Pull out every line in the entries below that contains the string "kern", and copy each such line in full.
- - - - -
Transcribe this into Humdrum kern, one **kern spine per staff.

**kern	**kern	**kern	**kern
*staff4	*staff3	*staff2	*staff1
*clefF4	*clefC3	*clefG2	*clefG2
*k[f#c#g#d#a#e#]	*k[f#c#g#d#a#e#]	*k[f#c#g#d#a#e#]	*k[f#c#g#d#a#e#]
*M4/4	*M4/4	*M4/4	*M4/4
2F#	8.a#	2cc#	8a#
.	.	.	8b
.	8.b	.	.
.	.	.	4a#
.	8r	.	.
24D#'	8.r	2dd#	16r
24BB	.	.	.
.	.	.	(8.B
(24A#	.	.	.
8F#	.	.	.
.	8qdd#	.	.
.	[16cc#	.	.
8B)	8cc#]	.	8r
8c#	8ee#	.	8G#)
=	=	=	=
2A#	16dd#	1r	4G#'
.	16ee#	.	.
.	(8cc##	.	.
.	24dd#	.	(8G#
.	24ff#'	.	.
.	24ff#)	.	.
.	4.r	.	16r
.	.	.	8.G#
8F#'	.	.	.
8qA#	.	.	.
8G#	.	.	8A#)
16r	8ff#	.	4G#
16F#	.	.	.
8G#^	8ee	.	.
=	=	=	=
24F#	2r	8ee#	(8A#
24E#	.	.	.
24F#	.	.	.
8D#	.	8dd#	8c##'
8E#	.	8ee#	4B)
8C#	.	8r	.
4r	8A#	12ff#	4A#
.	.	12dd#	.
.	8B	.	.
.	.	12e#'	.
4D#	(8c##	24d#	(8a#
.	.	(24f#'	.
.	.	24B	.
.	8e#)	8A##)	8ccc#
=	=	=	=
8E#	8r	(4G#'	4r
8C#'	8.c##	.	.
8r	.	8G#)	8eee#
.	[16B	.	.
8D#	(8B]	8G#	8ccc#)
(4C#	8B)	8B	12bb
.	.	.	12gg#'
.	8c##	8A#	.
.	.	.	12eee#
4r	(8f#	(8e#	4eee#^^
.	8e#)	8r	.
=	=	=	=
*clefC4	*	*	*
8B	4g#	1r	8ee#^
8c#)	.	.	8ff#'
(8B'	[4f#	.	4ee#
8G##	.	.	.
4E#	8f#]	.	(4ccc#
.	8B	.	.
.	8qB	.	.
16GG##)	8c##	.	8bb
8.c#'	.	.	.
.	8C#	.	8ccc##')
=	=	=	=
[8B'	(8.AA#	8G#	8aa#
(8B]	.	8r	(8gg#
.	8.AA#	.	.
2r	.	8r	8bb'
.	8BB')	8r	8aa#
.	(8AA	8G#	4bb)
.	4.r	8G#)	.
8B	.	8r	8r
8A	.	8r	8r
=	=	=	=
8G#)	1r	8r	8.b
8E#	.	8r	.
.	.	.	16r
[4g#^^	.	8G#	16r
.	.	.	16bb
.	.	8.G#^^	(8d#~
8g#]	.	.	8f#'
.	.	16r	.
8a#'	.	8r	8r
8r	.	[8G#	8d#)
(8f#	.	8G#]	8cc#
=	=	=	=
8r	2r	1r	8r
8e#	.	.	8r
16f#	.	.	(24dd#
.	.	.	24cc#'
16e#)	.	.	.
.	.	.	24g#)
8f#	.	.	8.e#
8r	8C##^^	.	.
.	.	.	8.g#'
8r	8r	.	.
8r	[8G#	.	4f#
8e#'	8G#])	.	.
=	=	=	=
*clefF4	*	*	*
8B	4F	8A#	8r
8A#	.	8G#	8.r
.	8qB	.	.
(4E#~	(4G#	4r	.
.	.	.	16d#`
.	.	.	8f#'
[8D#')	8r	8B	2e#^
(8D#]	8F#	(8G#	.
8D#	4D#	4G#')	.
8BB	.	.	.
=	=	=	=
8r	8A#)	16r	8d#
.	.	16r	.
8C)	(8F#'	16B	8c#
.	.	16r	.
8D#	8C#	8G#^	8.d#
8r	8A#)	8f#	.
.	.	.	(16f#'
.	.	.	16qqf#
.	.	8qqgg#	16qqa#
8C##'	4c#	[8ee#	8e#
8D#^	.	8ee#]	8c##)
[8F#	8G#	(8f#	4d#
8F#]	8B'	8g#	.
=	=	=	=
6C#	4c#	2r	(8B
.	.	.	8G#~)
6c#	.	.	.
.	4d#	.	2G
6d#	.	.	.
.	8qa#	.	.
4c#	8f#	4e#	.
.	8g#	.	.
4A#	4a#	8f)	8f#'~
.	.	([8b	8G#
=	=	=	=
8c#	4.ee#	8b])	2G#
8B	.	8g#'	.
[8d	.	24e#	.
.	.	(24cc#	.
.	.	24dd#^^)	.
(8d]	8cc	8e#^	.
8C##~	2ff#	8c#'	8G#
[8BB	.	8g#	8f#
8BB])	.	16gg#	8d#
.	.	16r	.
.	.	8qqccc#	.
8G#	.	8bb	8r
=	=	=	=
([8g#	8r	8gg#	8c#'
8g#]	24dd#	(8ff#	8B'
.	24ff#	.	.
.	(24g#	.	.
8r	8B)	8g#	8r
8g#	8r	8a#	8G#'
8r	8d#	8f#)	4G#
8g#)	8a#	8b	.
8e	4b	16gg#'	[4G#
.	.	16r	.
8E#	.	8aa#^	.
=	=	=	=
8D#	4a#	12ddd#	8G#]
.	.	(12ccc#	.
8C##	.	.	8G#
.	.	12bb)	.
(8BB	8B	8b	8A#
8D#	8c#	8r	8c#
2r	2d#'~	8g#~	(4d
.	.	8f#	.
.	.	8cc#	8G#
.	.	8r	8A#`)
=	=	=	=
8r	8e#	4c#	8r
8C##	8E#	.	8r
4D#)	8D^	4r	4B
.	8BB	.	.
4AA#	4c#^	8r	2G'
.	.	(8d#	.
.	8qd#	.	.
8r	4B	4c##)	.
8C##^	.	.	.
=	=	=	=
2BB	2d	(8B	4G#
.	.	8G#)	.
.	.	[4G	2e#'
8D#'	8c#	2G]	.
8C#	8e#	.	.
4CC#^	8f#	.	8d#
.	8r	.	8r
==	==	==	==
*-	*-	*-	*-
- - - - -
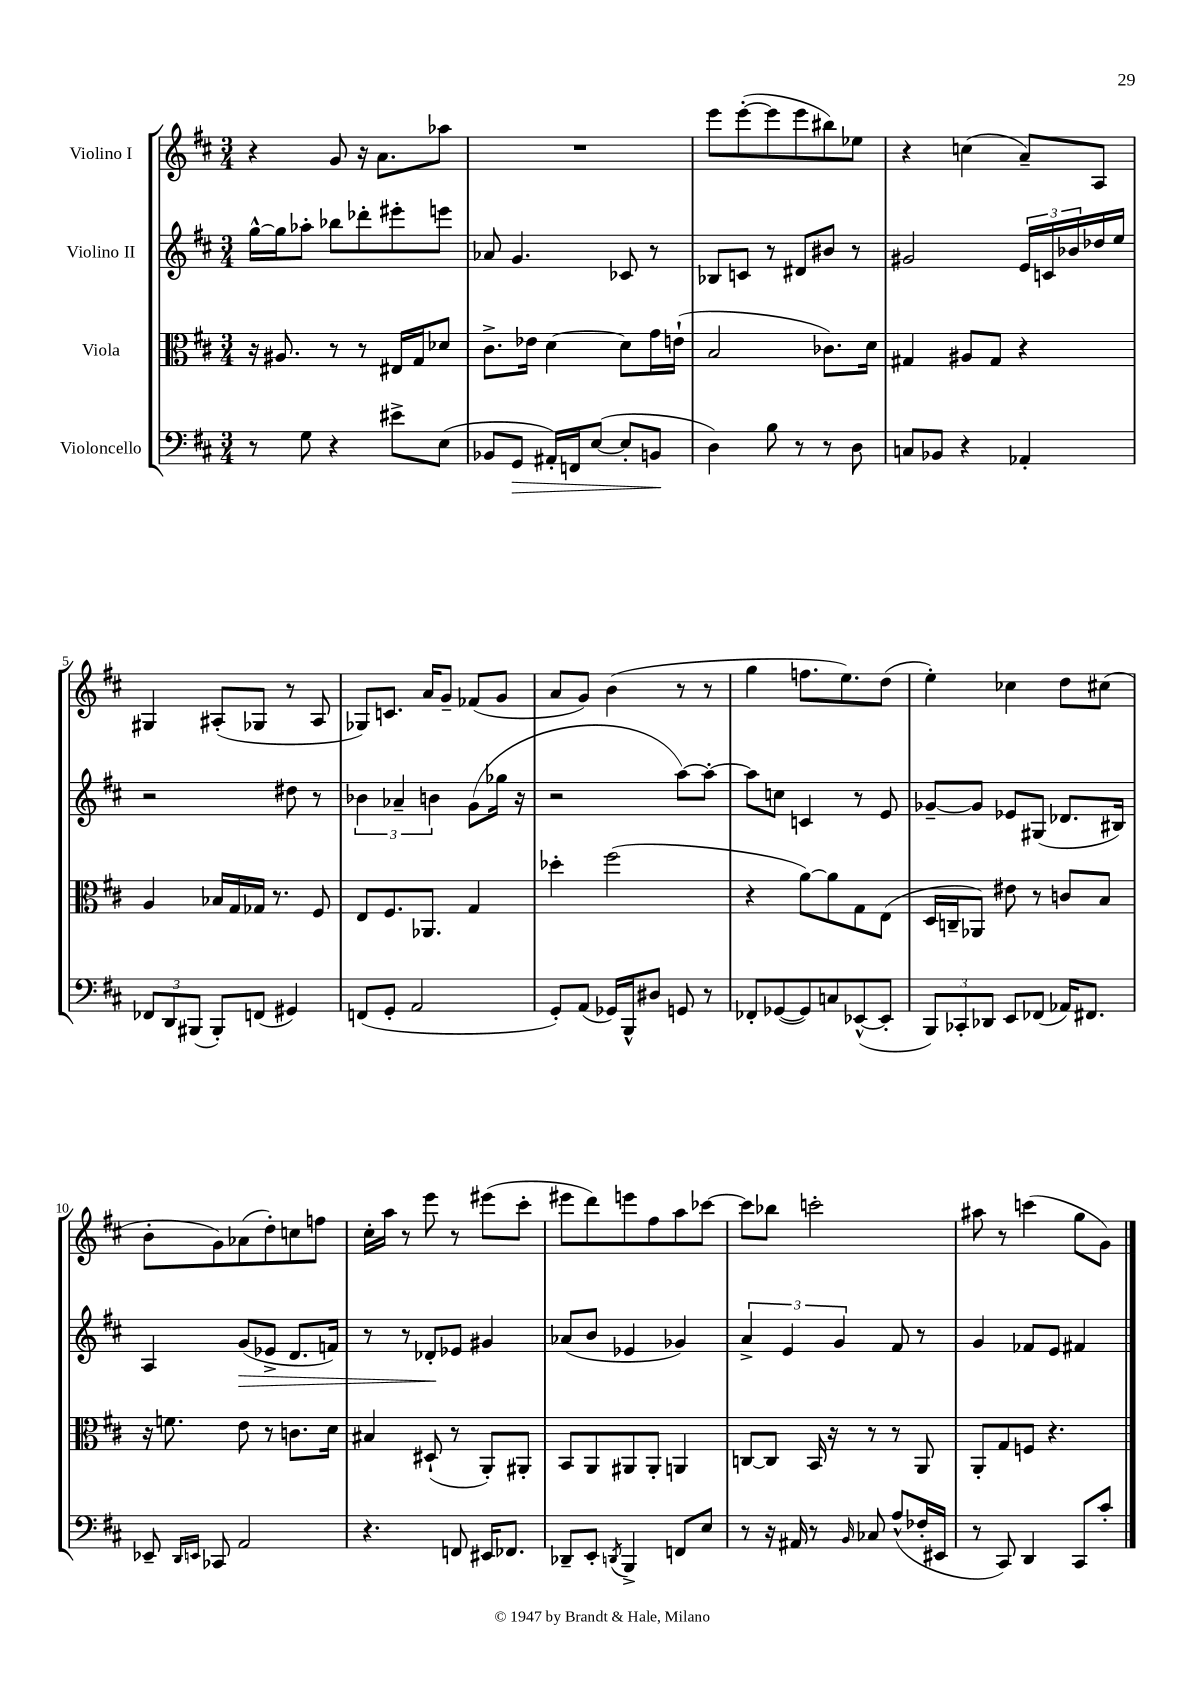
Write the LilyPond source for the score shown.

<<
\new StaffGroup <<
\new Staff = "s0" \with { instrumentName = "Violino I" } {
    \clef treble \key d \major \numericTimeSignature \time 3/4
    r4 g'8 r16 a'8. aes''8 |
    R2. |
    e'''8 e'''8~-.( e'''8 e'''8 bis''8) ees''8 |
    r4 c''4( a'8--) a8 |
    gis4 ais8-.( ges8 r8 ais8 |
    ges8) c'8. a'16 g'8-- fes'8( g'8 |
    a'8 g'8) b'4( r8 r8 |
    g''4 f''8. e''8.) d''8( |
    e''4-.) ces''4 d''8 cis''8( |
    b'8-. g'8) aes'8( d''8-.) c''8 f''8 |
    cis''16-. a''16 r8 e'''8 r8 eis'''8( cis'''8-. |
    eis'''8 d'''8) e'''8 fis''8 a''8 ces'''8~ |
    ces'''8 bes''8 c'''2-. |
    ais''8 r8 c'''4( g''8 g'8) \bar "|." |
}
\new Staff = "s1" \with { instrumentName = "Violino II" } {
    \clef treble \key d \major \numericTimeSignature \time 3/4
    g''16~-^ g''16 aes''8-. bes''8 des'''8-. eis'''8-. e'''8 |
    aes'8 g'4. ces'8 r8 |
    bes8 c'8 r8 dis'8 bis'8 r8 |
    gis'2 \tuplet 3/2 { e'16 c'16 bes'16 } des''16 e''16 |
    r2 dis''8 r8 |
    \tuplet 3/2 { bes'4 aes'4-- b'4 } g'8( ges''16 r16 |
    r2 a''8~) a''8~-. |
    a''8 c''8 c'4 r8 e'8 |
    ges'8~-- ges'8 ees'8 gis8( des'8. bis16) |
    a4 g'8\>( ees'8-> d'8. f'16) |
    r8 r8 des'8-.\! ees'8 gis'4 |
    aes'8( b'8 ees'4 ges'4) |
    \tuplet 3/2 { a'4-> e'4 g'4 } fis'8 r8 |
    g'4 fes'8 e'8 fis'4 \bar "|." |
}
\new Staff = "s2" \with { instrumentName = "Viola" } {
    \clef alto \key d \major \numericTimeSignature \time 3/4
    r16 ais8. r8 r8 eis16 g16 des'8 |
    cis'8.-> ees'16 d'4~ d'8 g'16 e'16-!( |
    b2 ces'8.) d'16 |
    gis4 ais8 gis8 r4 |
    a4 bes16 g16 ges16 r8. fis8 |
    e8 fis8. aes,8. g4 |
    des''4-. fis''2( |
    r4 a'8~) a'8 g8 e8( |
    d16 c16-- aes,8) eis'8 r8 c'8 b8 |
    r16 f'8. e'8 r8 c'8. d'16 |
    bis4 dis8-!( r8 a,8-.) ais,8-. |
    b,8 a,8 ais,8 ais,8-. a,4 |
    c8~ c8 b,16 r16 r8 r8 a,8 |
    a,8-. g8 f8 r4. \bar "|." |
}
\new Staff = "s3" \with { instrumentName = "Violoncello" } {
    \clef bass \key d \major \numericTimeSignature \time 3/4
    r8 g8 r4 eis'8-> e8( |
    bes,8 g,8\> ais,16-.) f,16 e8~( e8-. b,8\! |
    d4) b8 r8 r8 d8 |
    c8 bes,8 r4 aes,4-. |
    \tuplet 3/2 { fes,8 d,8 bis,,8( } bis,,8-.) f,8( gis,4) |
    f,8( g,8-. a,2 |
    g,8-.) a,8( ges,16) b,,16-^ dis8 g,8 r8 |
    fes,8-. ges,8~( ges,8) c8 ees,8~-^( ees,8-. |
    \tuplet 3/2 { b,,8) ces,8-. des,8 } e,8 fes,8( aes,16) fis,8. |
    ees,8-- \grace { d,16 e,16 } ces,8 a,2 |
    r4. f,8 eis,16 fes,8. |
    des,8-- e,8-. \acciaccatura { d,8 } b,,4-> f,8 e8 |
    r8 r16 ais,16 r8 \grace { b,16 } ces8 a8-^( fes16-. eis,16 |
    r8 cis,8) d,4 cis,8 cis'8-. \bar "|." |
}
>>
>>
- - - - -
◆ Response ◆
Transcribe this into Humdrum kern, one **kern spine per staff.
**kern	**kern	**kern	**kern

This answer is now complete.